## Required action
Which lines in the data below contain the word "camera"? Pull each of them out.

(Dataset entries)
<<<<
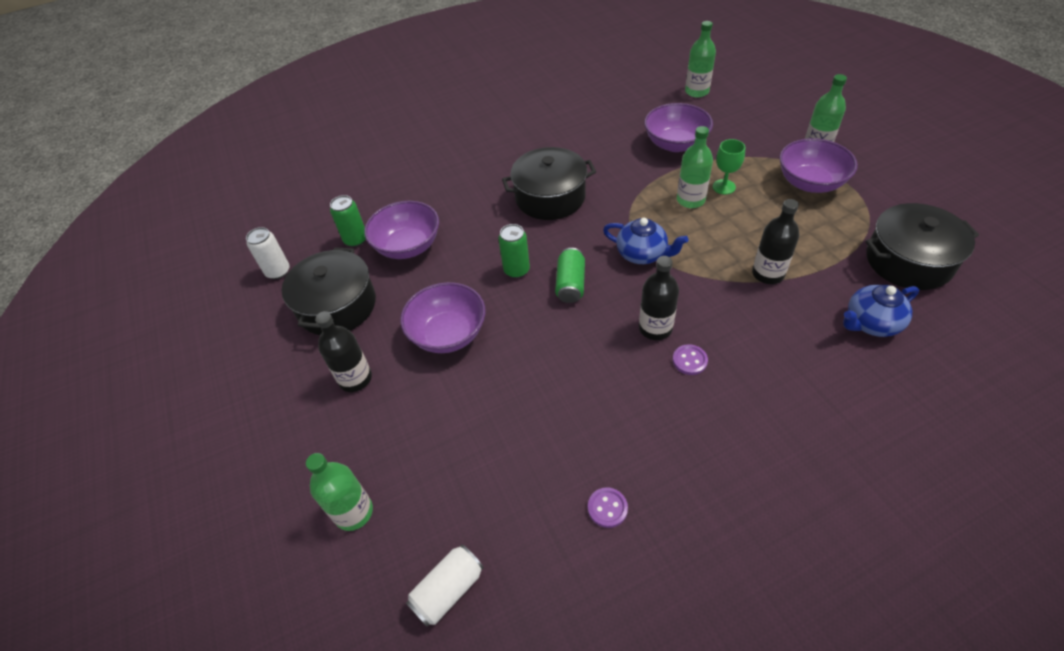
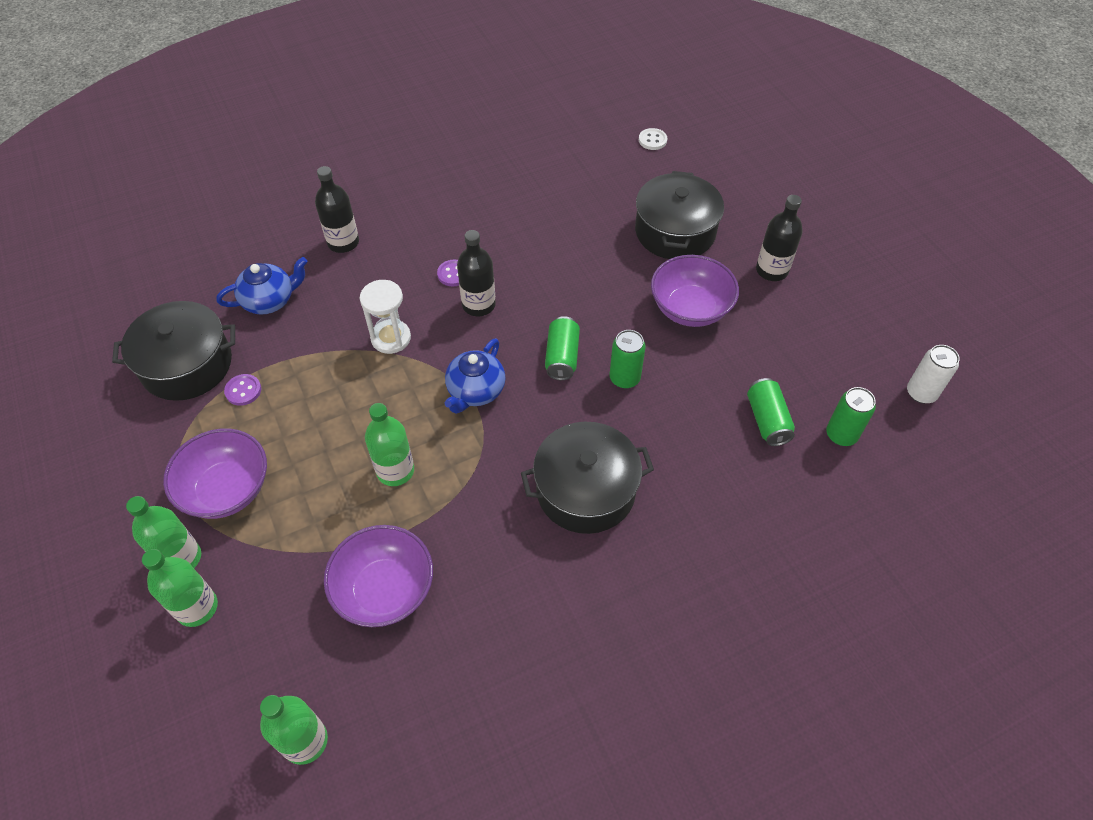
camera: 175 degrees right, 5 degrees up
(337, 306) = (824, 345): black pot -> black pot (675, 231)
(354, 512) = (734, 179): green bottle -> green bottle (197, 607)
(408, 246) = (767, 420): purple bowl -> green can
(448, 590) = (652, 140): white can -> white button
(607, 508) = (541, 177): purple button -> purple button (243, 391)
(642, 254) = (475, 391): blue teapot -> blue teapot turned 90 degrees counterclockwise
(724, 187) = (343, 491): green goblet -> none
(731, 293) = (391, 338): none -> white hourglass
(768, 274) = (343, 358): black bottle -> black bottle (343, 242)

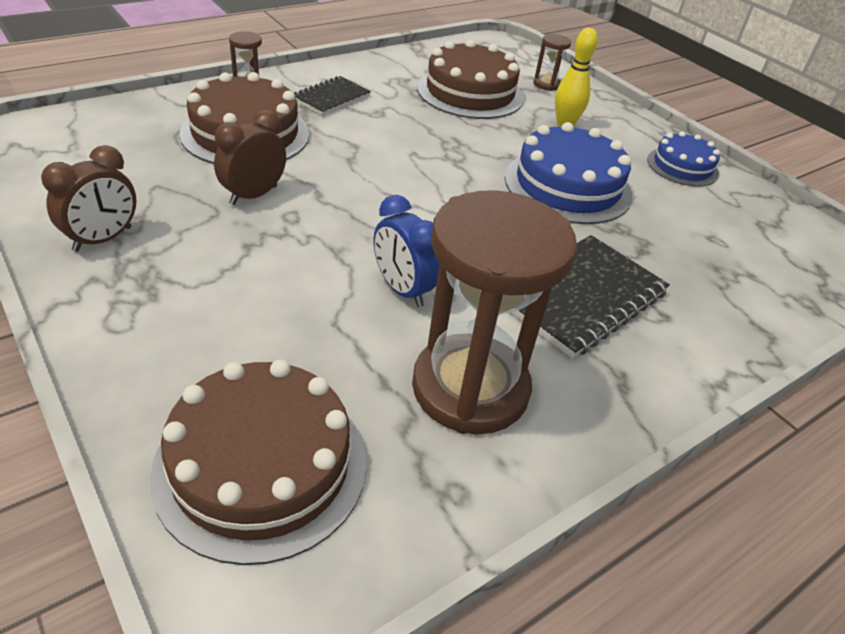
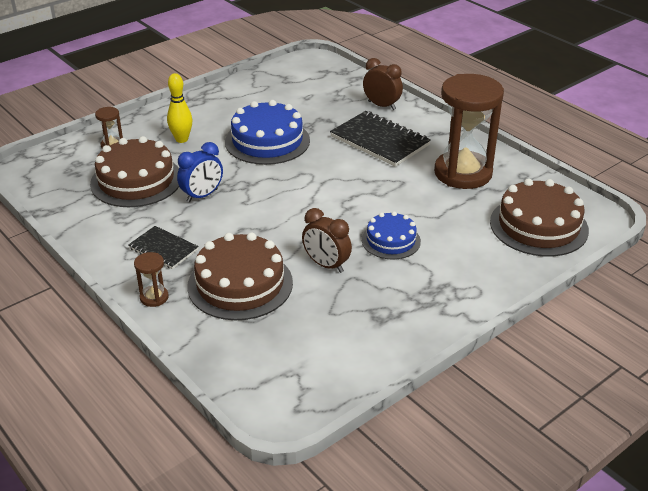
camera: 90 degrees left, 5 degrees down
(103, 239) = (403, 319): brown clock -> brown clock (381, 105)
(402, 290) = (400, 197): blue clock -> blue clock (202, 195)
(682, 166) = (227, 99): blue cake -> blue cake (391, 240)

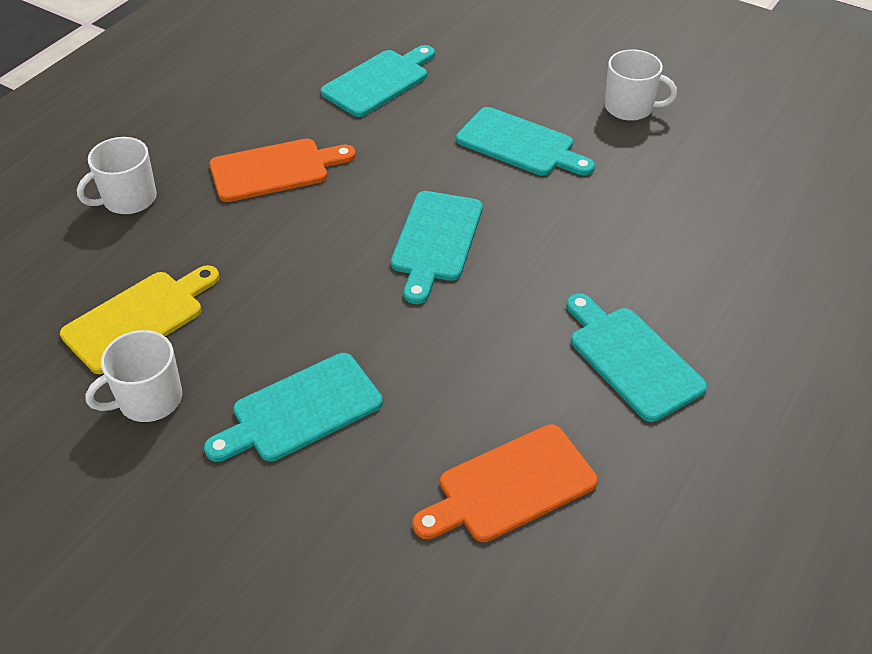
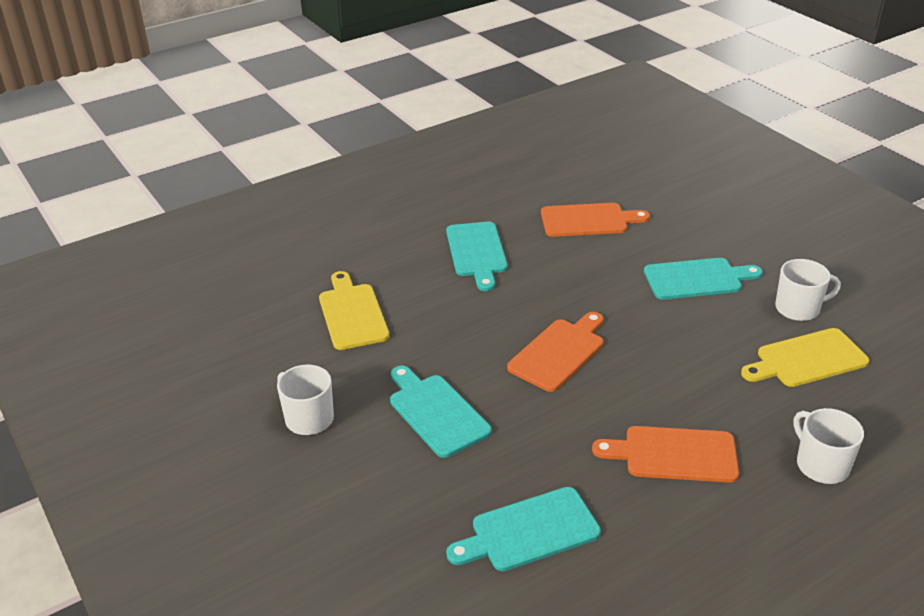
camera: 155 degrees left, 10 degrees down
(128, 199) = (821, 465): white mug -> white mug turned 105 degrees counterclockwise
(436, 241) = (559, 352): turquoise cutting board -> orange cutting board
(699, 218) = (352, 314): none -> yellow cutting board

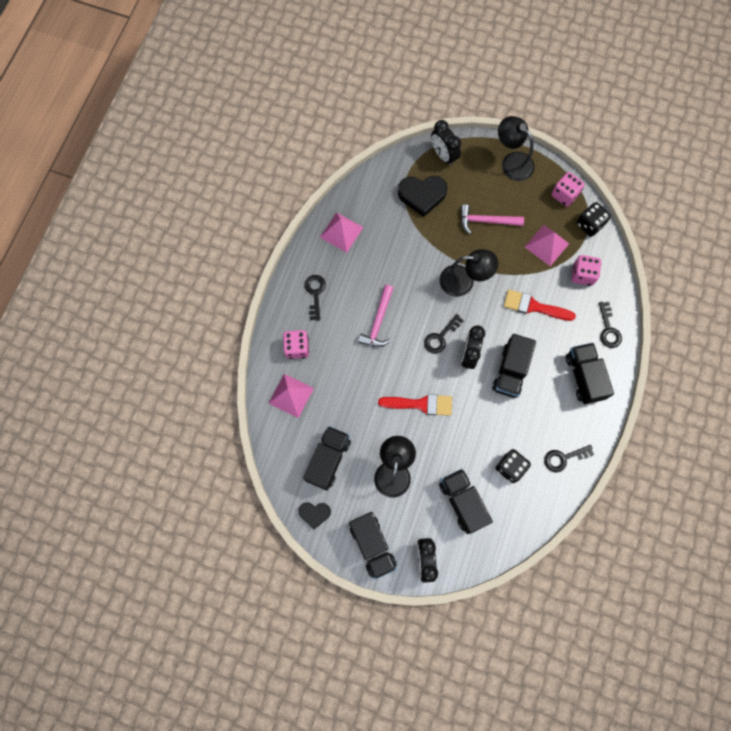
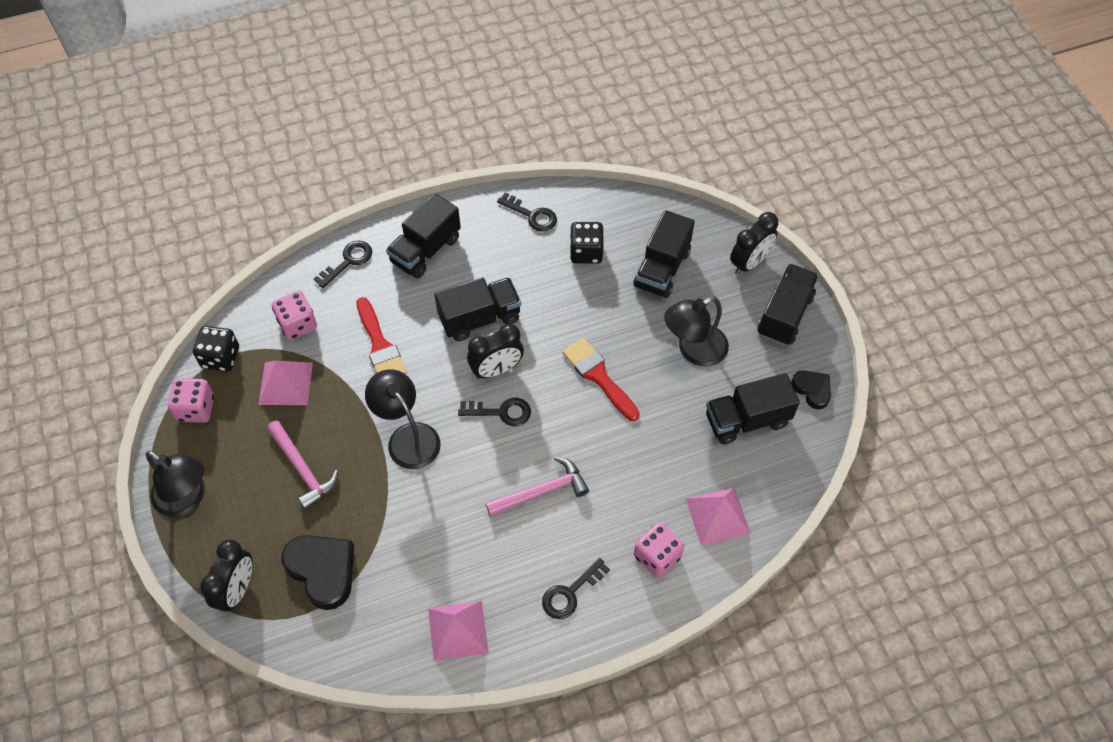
camera: 130 degrees left, 15 degrees down
(512, 161) = (187, 499): black lamp -> black lamp turned 60 degrees counterclockwise

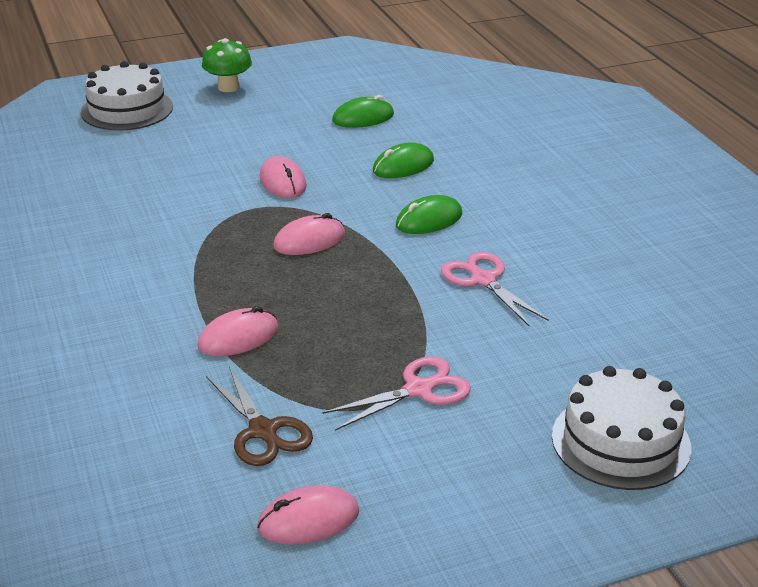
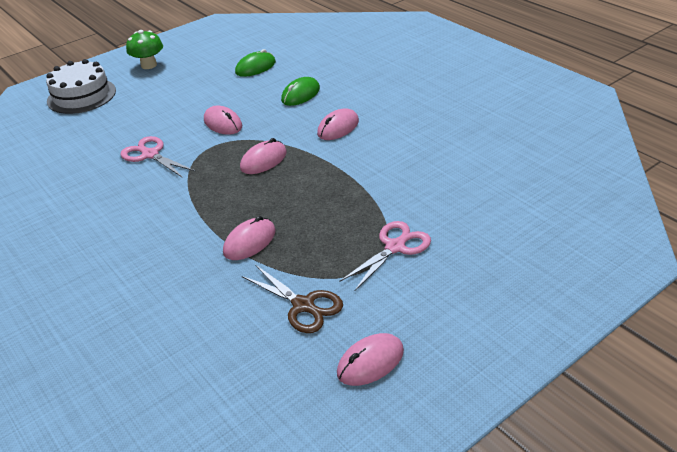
camera: 15 degrees left, 5 degrees up
(429, 220) = (338, 127): green mouse -> pink mouse
(483, 280) = (396, 160): pink scissors -> pink scissors (150, 155)
(620, 441) = (545, 248): white cake -> none

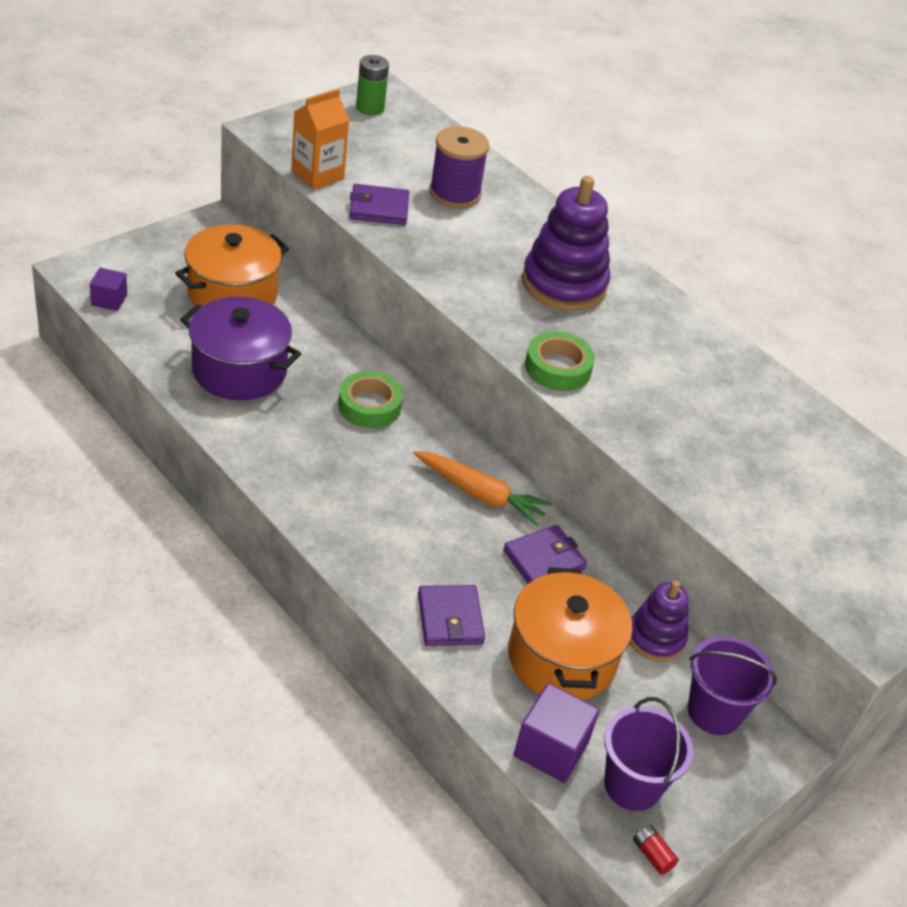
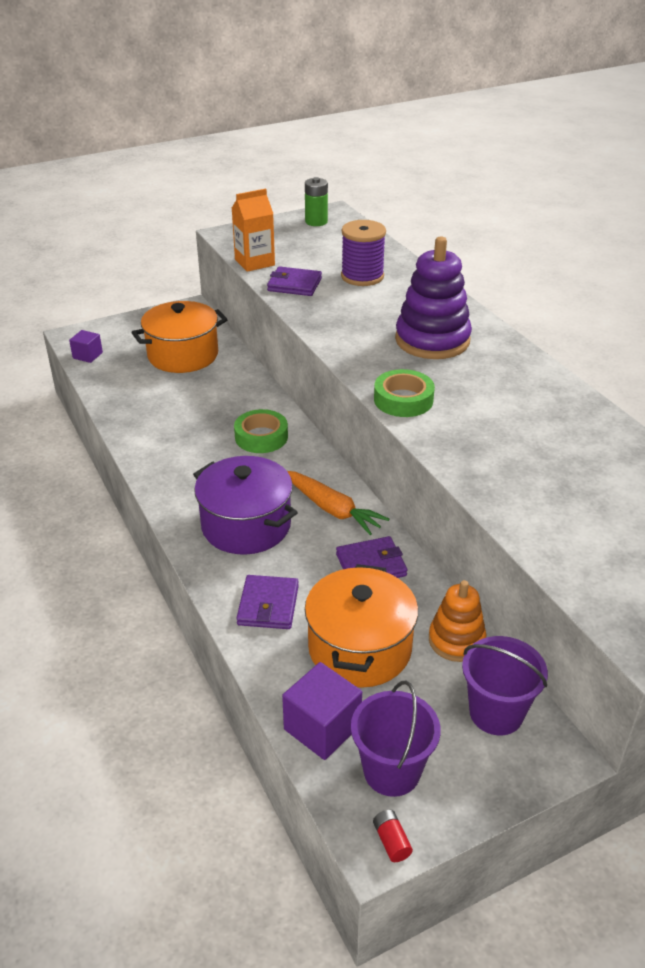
camera: 20 degrees right, 5 degrees down
(239, 370) = (166, 406): purple pot -> purple pot (246, 525)
(655, 638) = (456, 640): purple stacking toy -> orange stacking toy

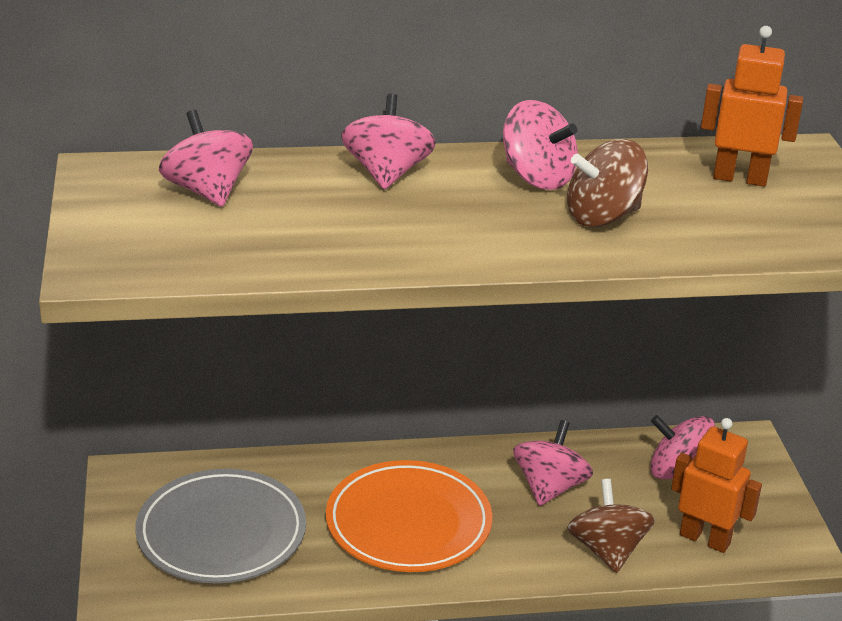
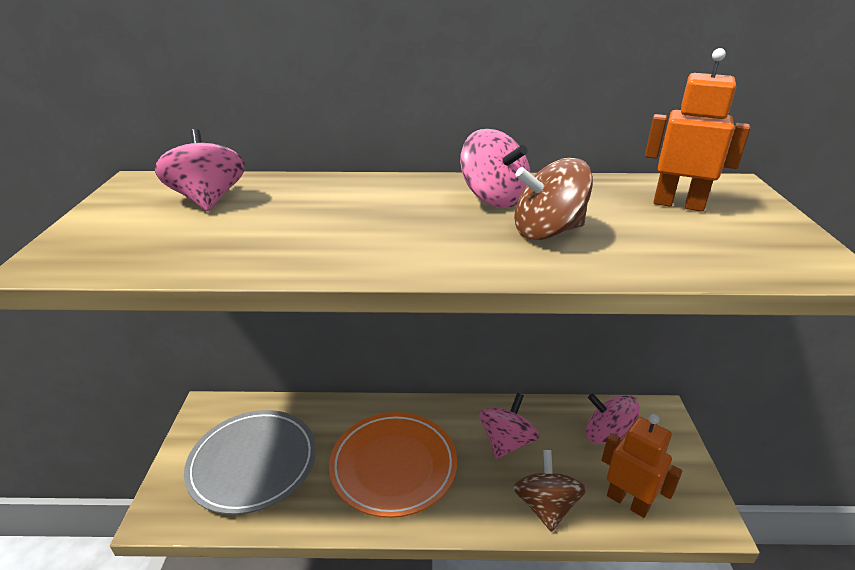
camera: 10 degrees right, 0 degrees up
(387, 174) = (366, 191): pink spinning top -> none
>>>>
## Completed task
camera: 175 degrees right, 5 degrees up
camera: 90 degrees left, 5 degrees down
camera: 155 degrees left, 10 degrees down
camera: 130 degrees left, 15 degrees down
camera: 15 degrees left, 5 degrees up
camera: 20 degrees right, 5 degrees down
camera: 10 degrees right, 0 degrees up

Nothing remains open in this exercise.